YOUR GOAL: Would you count the lines below that contain the string "black" and reply with that number only?
----- DATA FOR THIS EXERCISE -----
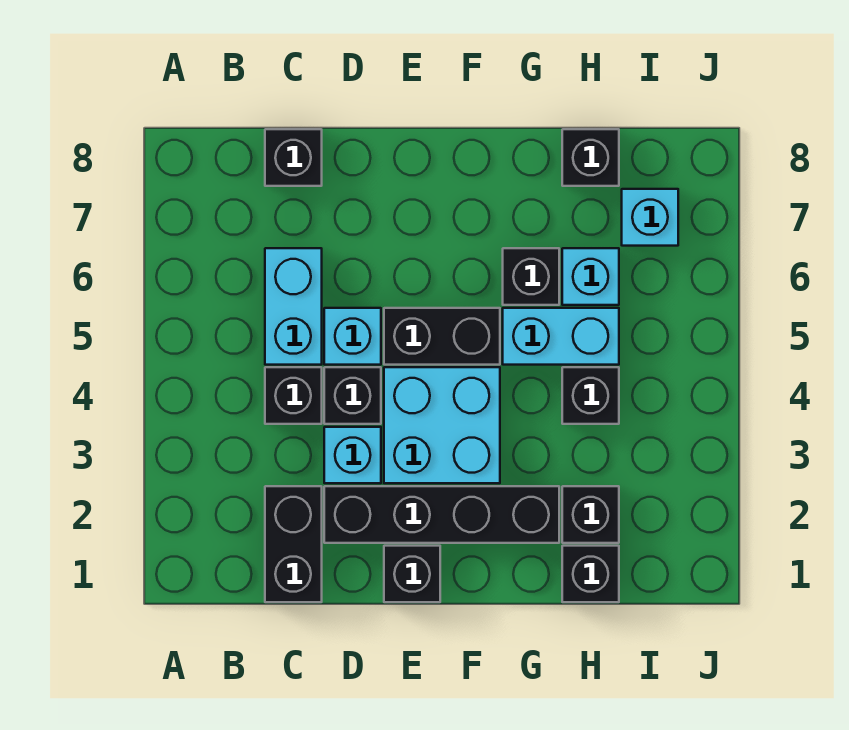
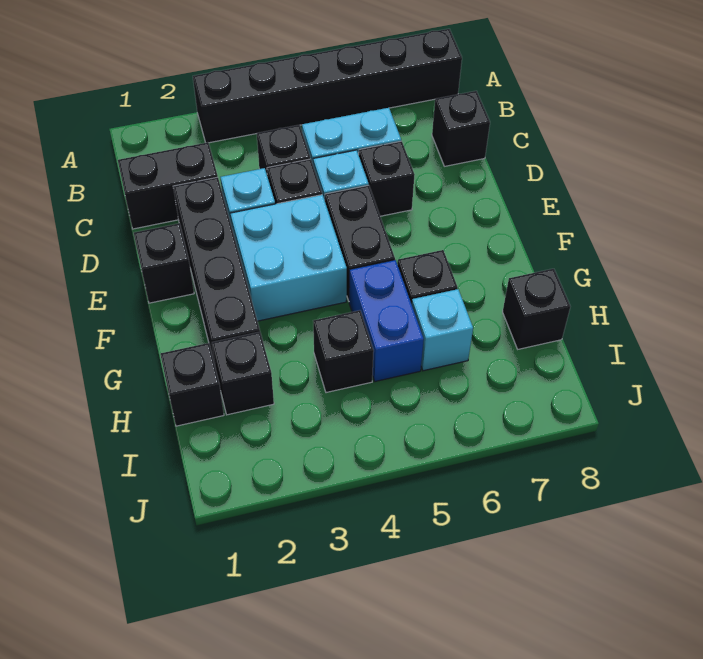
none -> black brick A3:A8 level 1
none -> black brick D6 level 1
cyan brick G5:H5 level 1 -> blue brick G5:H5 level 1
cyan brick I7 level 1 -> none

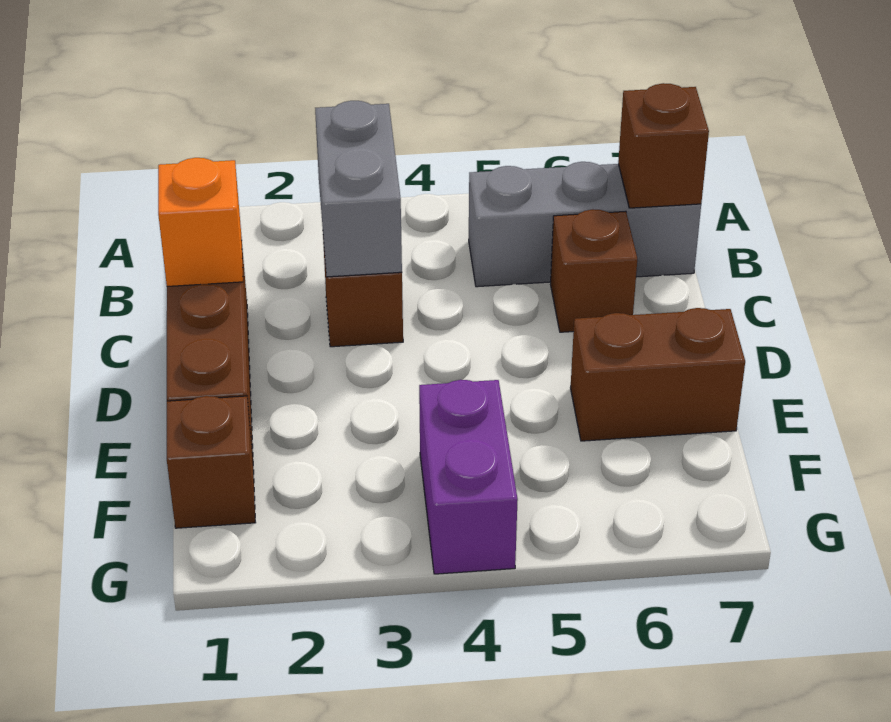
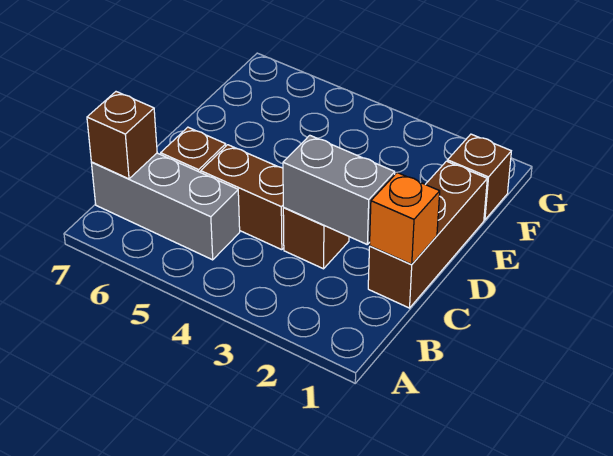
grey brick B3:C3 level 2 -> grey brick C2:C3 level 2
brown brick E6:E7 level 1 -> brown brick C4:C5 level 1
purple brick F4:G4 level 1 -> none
-----
REPLY TO THE EXERCISE: 2